● **What to do**:
Reproduce, from the lines below, exactly the stretch that begins at the line containing "C4: none -> 330nF (VCC, n12)" and ends at the line containing "R3: 2.2k (GND, n10) -> 33k (GND, n10)", both included.

● **Available data**:

====

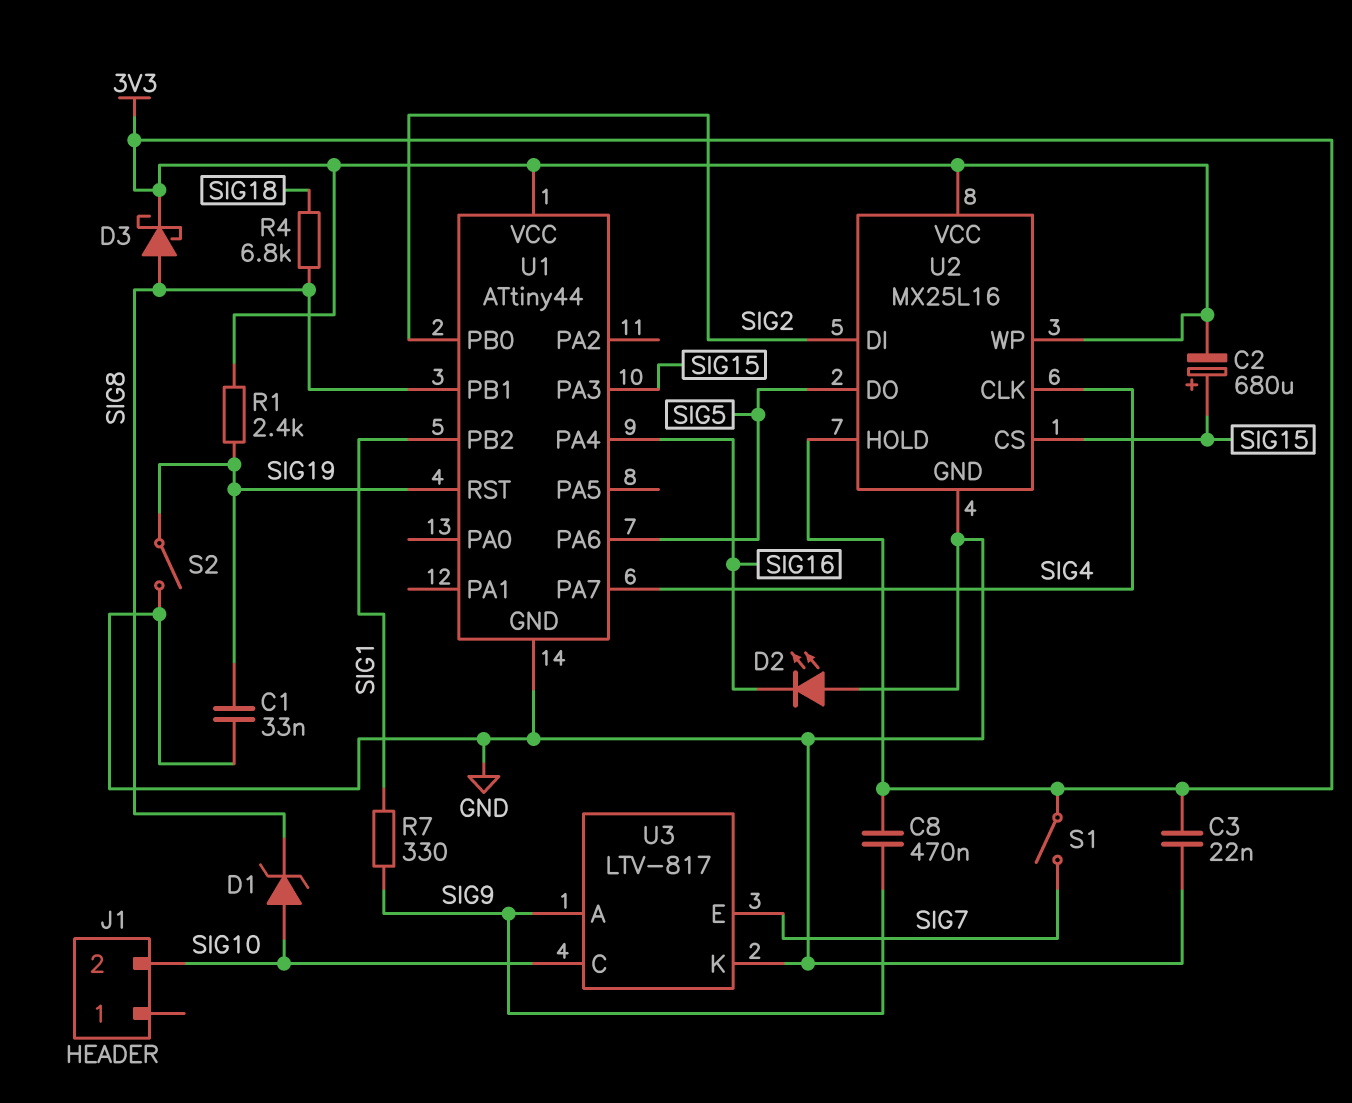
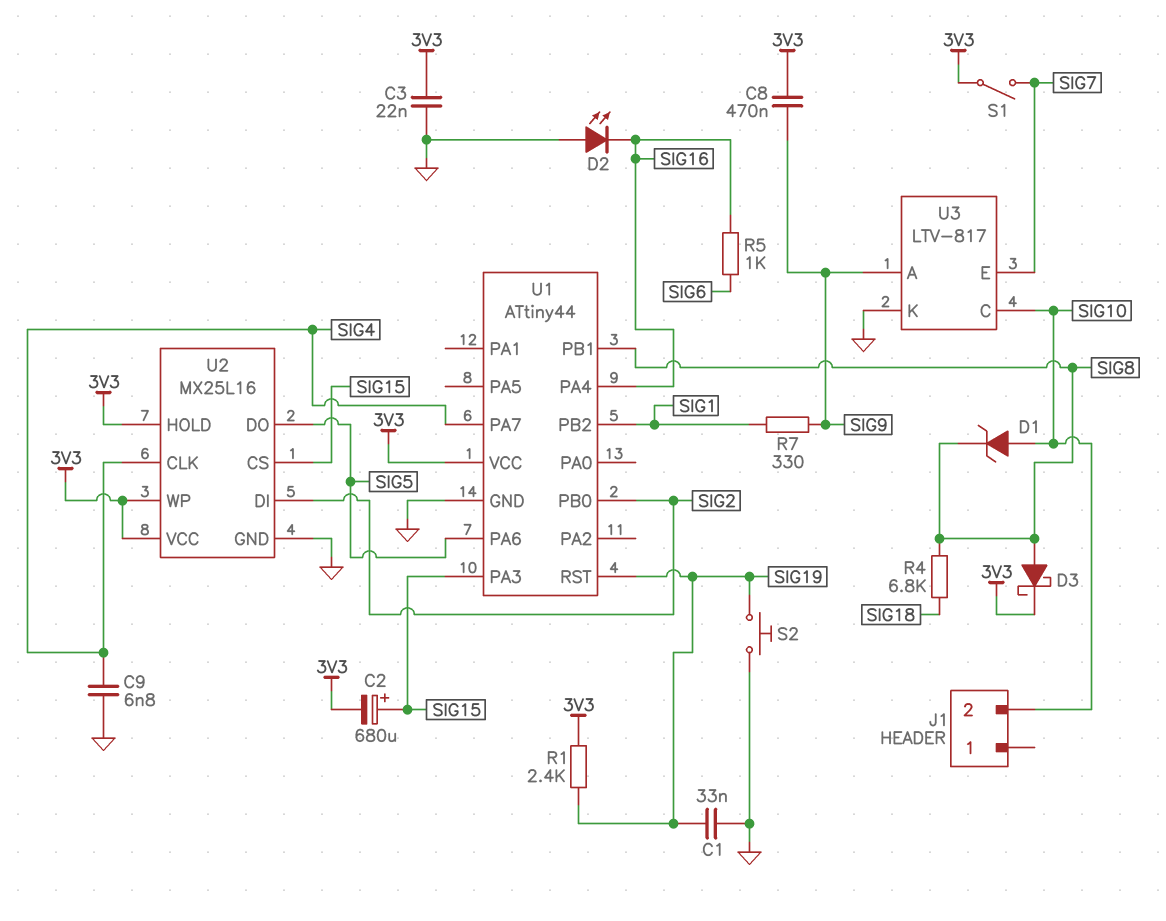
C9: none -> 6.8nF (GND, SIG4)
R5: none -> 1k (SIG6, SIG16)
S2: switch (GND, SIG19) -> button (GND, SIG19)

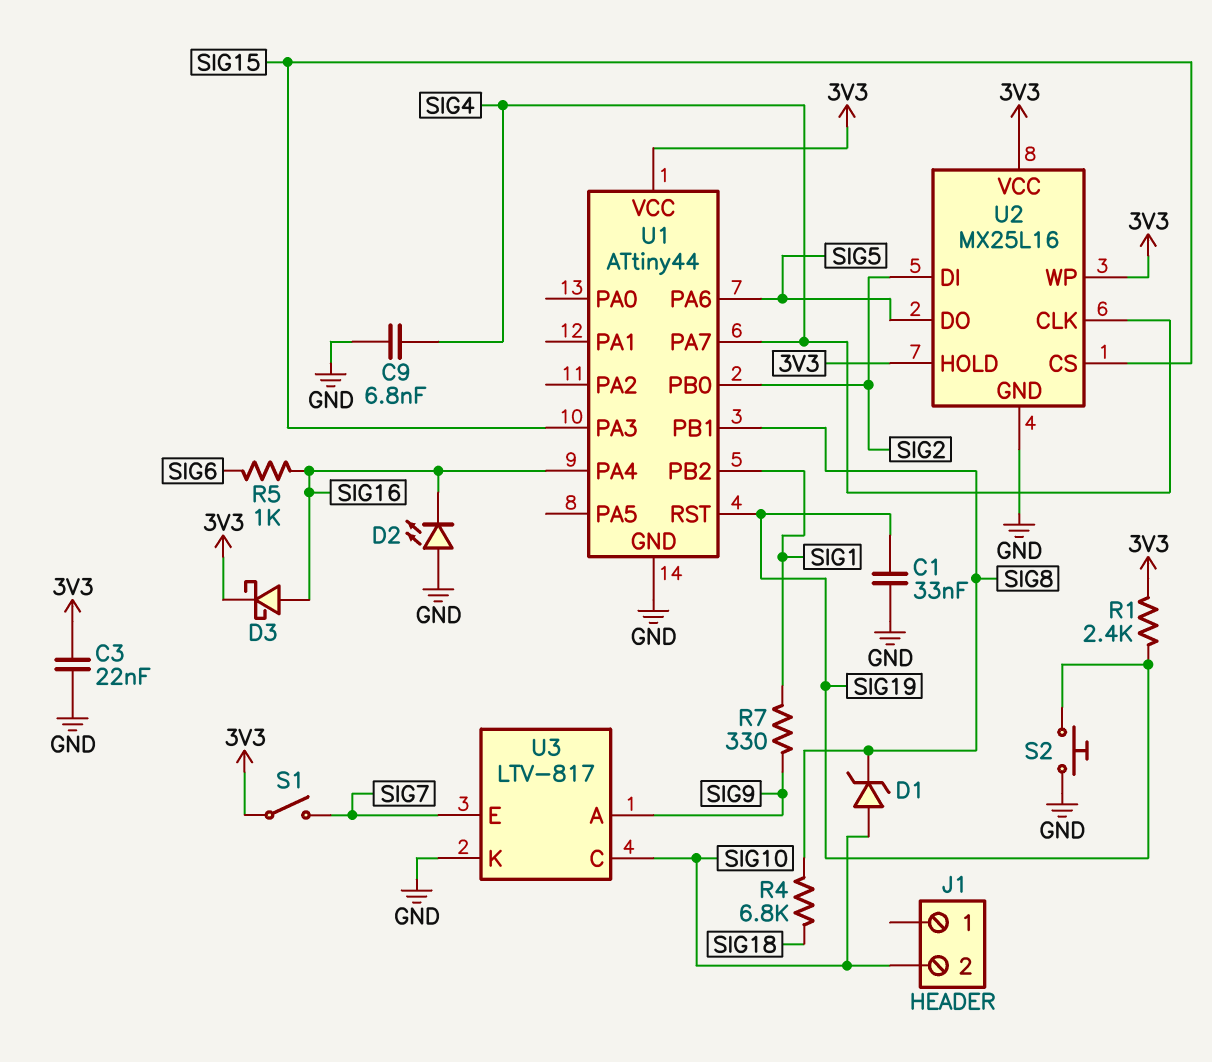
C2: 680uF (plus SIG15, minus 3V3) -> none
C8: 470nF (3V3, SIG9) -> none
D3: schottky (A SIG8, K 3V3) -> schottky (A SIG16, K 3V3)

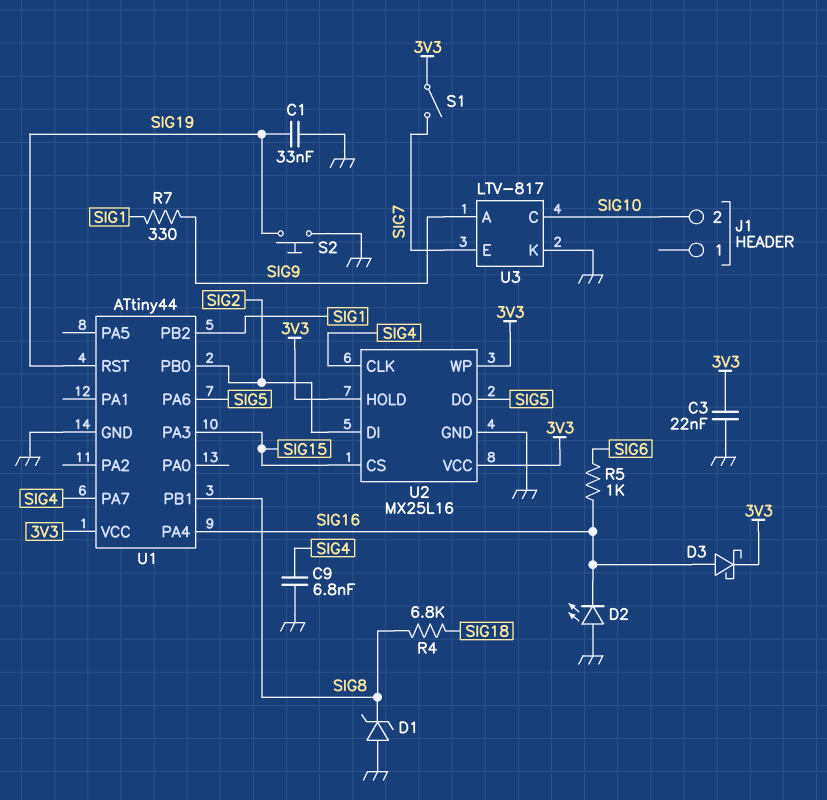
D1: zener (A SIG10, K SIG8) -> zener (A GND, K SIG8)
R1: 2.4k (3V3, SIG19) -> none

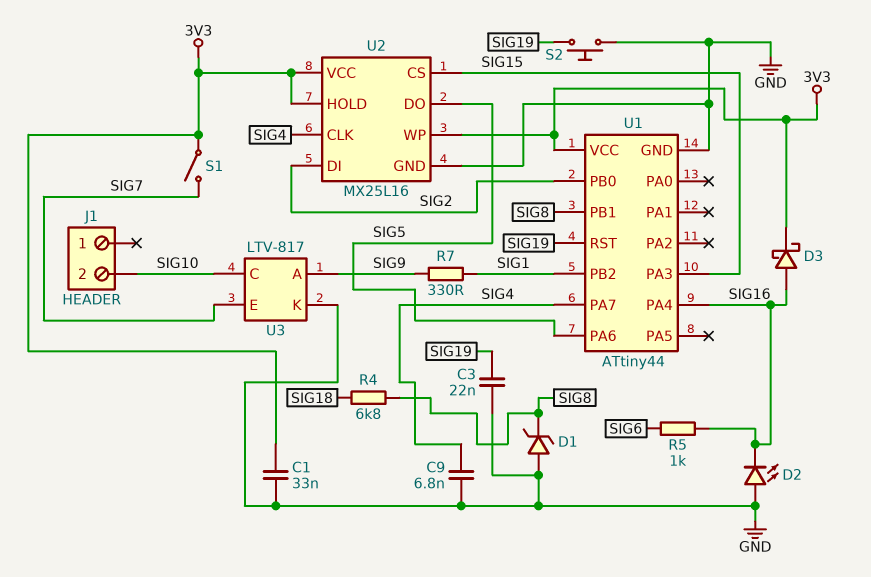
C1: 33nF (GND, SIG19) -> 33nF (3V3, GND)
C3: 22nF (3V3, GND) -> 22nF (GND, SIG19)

====

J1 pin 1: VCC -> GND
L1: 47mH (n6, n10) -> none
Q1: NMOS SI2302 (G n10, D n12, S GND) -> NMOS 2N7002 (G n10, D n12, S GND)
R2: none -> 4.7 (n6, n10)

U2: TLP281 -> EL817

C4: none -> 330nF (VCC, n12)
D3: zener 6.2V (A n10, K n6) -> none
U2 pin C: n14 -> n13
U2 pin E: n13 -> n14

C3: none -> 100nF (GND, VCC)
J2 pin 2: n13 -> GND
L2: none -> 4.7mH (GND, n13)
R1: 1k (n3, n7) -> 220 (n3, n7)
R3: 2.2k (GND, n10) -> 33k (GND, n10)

====

● **Response to the exercise**:
C4: none -> 330nF (VCC, n12)
D3: zener 6.2V (A n10, K n6) -> none
U2 pin C: n14 -> n13
U2 pin E: n13 -> n14

C3: none -> 100nF (GND, VCC)
J2 pin 2: n13 -> GND
L2: none -> 4.7mH (GND, n13)
R1: 1k (n3, n7) -> 220 (n3, n7)
R3: 2.2k (GND, n10) -> 33k (GND, n10)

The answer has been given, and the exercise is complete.